[Scene comparison data]
================================

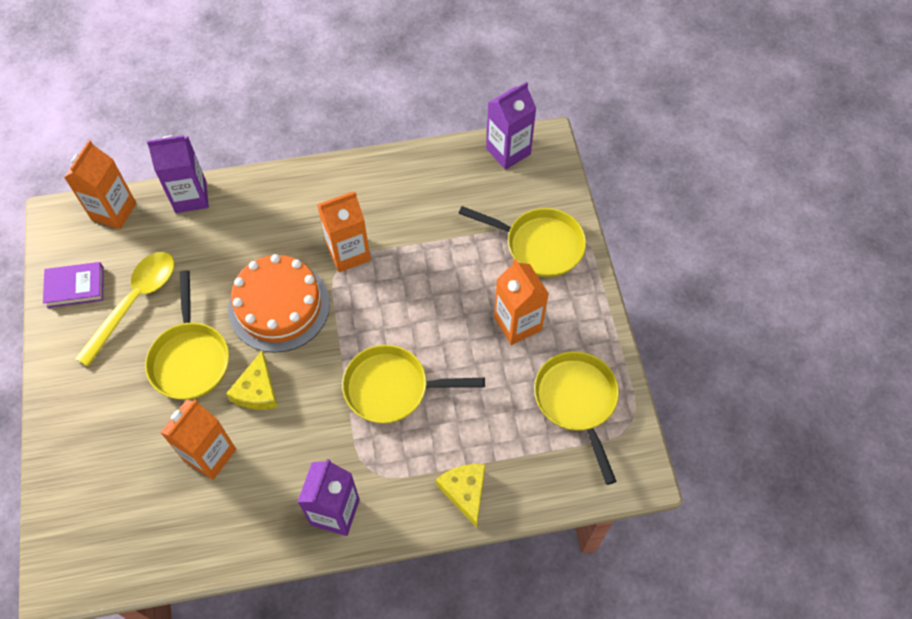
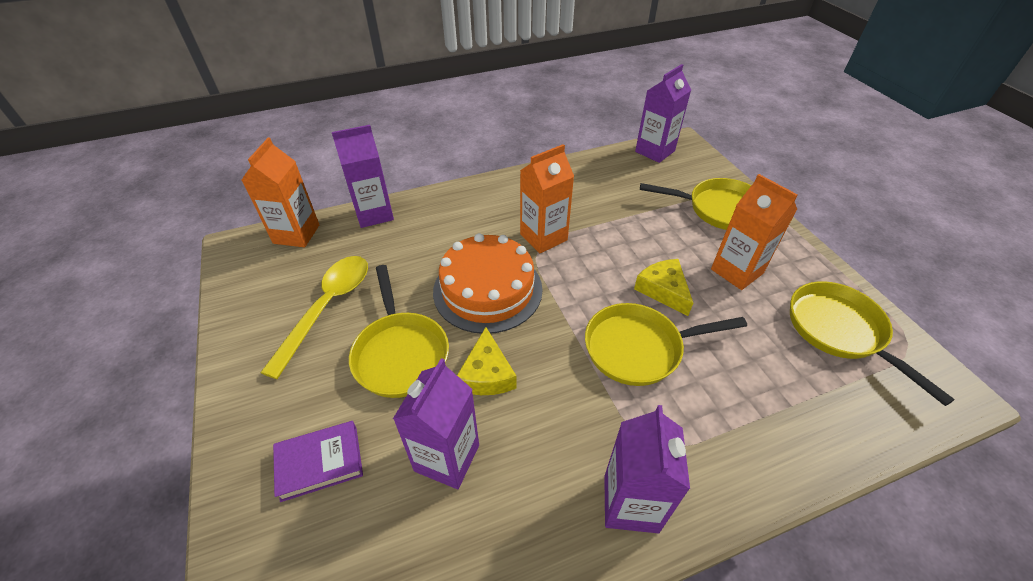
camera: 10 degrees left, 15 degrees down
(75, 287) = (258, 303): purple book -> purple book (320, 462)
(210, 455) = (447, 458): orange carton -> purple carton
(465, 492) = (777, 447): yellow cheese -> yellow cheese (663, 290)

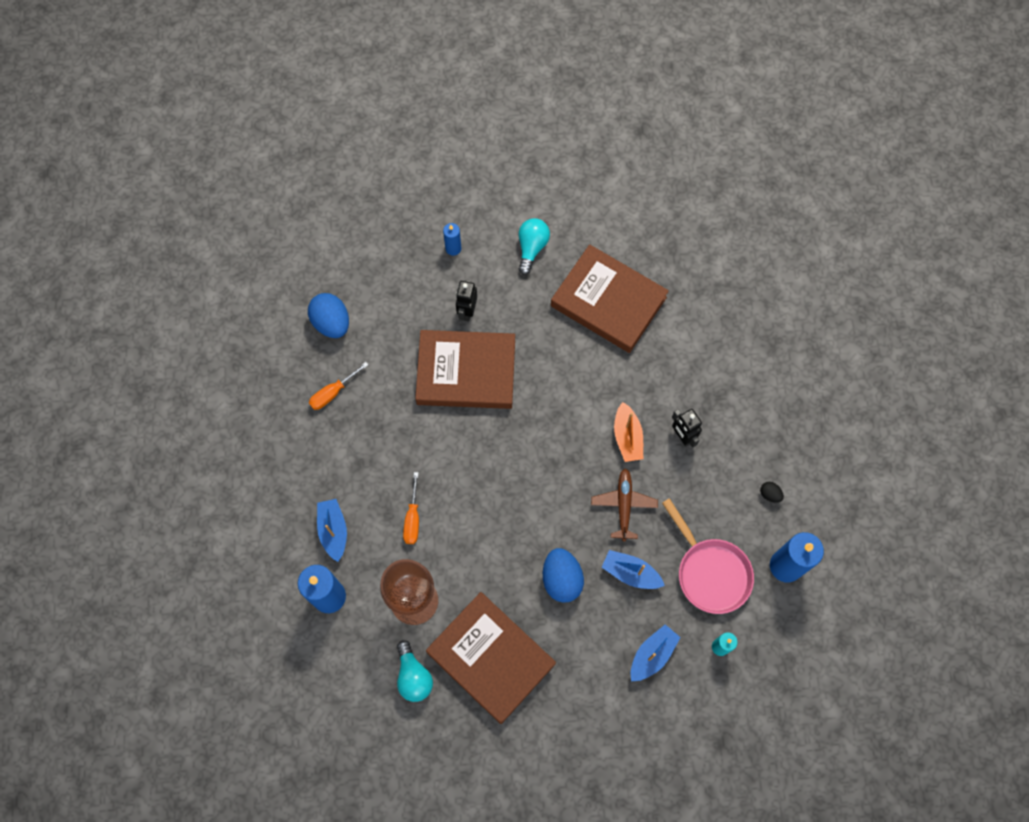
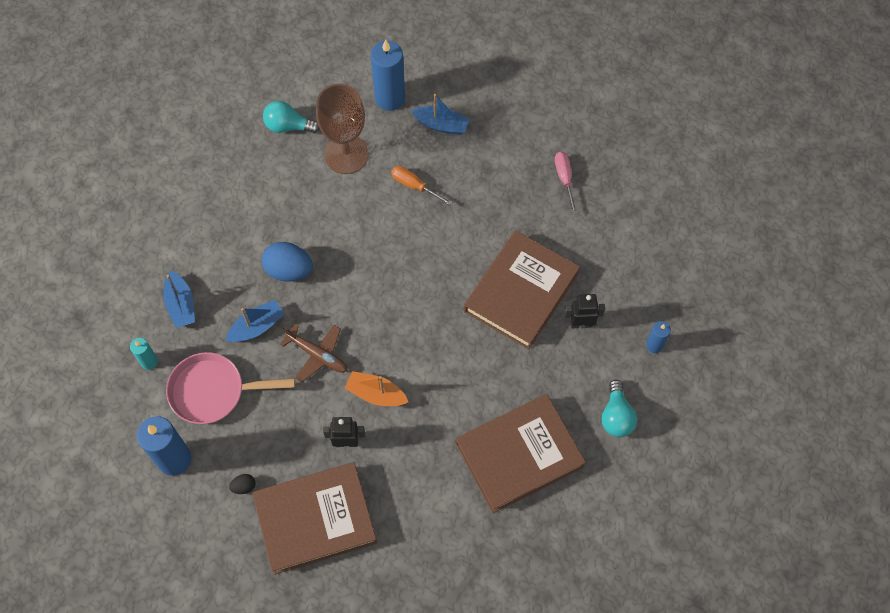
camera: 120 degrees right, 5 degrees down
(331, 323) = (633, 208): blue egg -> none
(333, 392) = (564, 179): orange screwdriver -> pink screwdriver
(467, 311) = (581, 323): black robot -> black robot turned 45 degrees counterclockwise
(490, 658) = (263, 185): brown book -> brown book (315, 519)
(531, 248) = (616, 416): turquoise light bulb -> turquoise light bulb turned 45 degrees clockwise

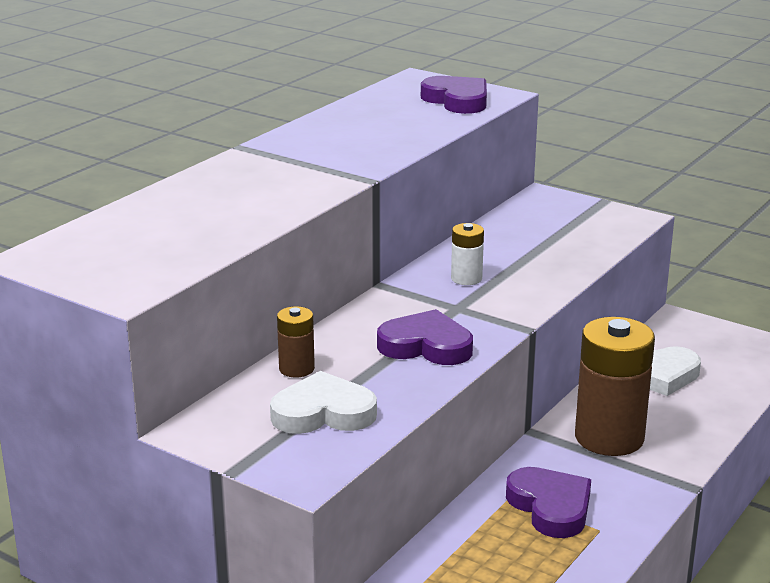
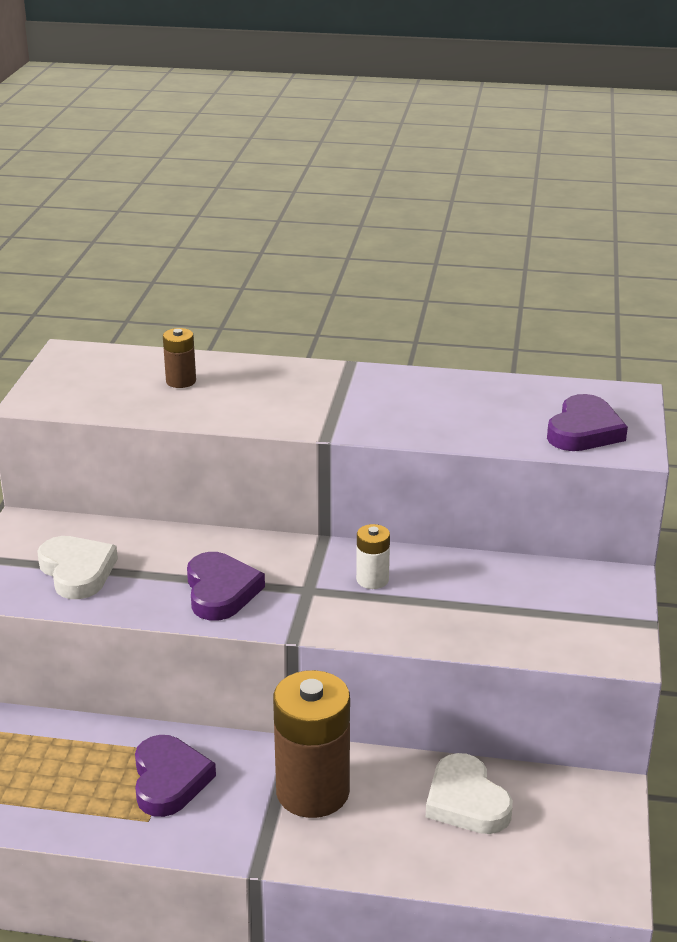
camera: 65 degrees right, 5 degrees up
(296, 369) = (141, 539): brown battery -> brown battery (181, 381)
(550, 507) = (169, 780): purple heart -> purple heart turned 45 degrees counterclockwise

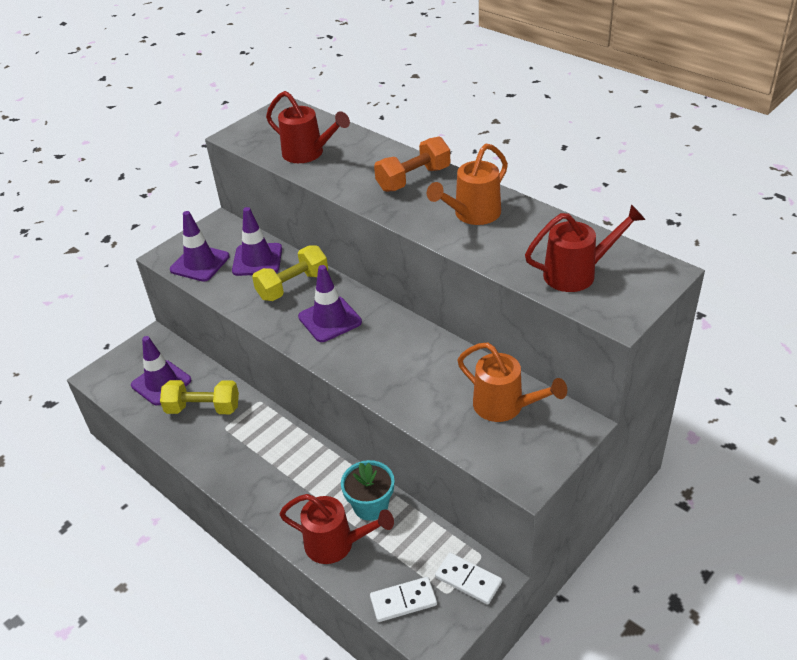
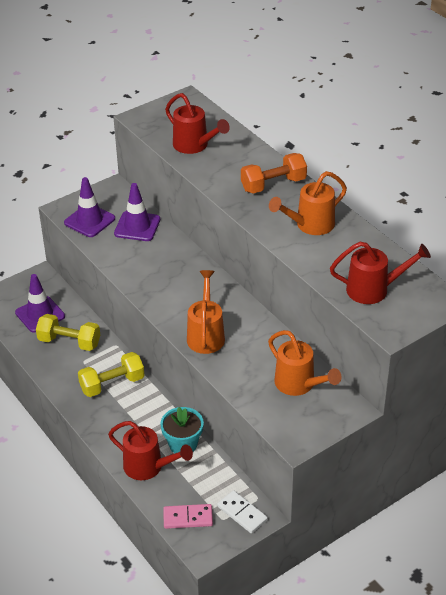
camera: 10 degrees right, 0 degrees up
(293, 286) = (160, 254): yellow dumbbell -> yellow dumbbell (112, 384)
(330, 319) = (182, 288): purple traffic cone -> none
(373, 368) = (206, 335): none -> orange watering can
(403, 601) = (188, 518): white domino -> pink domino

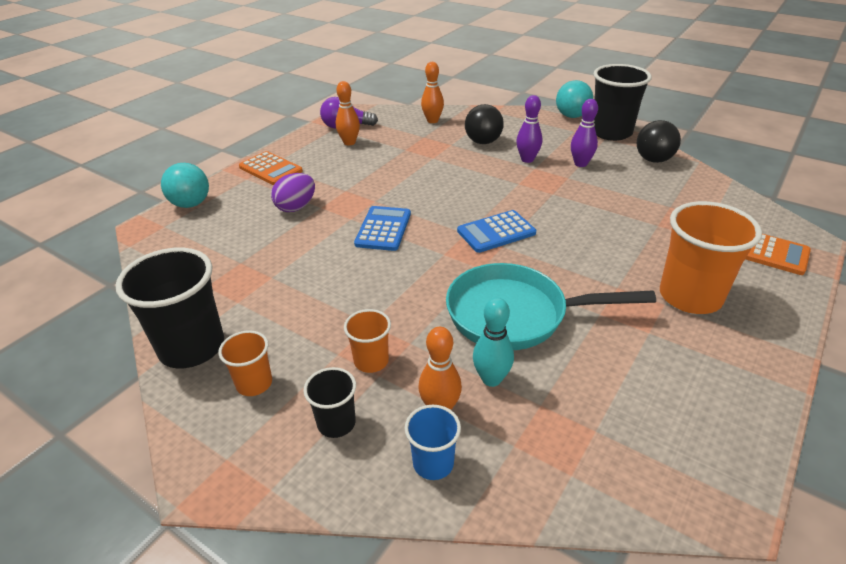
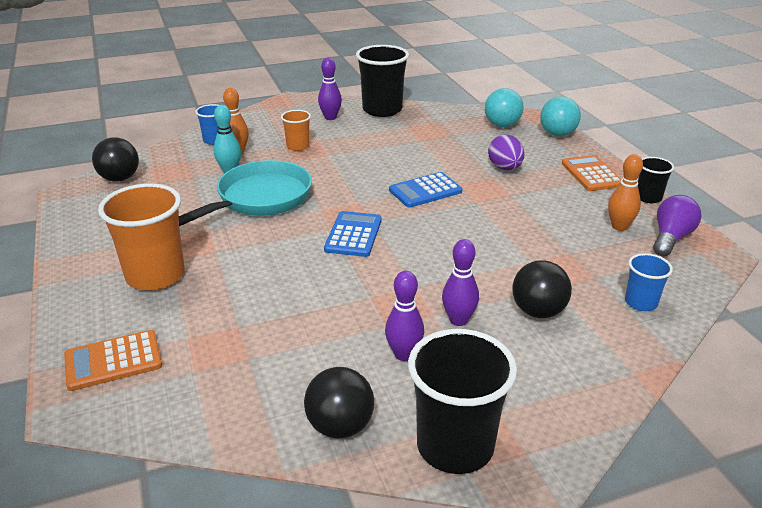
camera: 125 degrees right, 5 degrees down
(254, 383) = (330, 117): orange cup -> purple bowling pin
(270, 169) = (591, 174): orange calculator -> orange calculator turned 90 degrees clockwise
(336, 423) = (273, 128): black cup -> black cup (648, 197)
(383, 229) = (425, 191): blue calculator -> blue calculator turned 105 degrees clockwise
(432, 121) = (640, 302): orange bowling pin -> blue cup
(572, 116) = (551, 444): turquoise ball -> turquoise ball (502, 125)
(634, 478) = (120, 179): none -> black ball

================================

Task to complete | Skip the pictures and print each record exactly as it stands.

Reply |
camera: 10 degrees left, 15 degrees down
(75, 287) = (258, 303): purple book -> purple book (320, 462)
(210, 455) = (447, 458): orange carton -> purple carton
(465, 492) = (777, 447): yellow cheese -> yellow cheese (663, 290)

camera: 120 degrees right, 5 degrees down
(331, 323) = (633, 208): blue egg -> none
(333, 392) = (564, 179): orange screwdriver -> pink screwdriver
(467, 311) = (581, 323): black robot -> black robot turned 45 degrees counterclockwise
(490, 658) = (263, 185): brown book -> brown book (315, 519)
(531, 248) = (616, 416): turquoise light bulb -> turquoise light bulb turned 45 degrees clockwise

camera: 65 degrees right, 5 degrees up
(296, 369) = (141, 539): brown battery -> brown battery (181, 381)
(550, 507) = (169, 780): purple heart -> purple heart turned 45 degrees counterclockwise

camera: 10 degrees right, 0 degrees up
(293, 286) = (160, 254): yellow dumbbell -> yellow dumbbell (112, 384)
(330, 319) = (182, 288): purple traffic cone -> none
(373, 368) = (206, 335): none -> orange watering can
(403, 601) = (188, 518): white domino -> pink domino

camera: 125 degrees right, 5 degrees down
(254, 383) = (330, 117): orange cup -> purple bowling pin
(270, 169) = (591, 174): orange calculator -> orange calculator turned 90 degrees clockwise
(336, 423) = (273, 128): black cup -> black cup (648, 197)
(383, 229) = (425, 191): blue calculator -> blue calculator turned 105 degrees clockwise
(432, 121) = (640, 302): orange bowling pin -> blue cup
(572, 116) = (551, 444): turquoise ball -> turquoise ball (502, 125)
(634, 478) = (120, 179): none -> black ball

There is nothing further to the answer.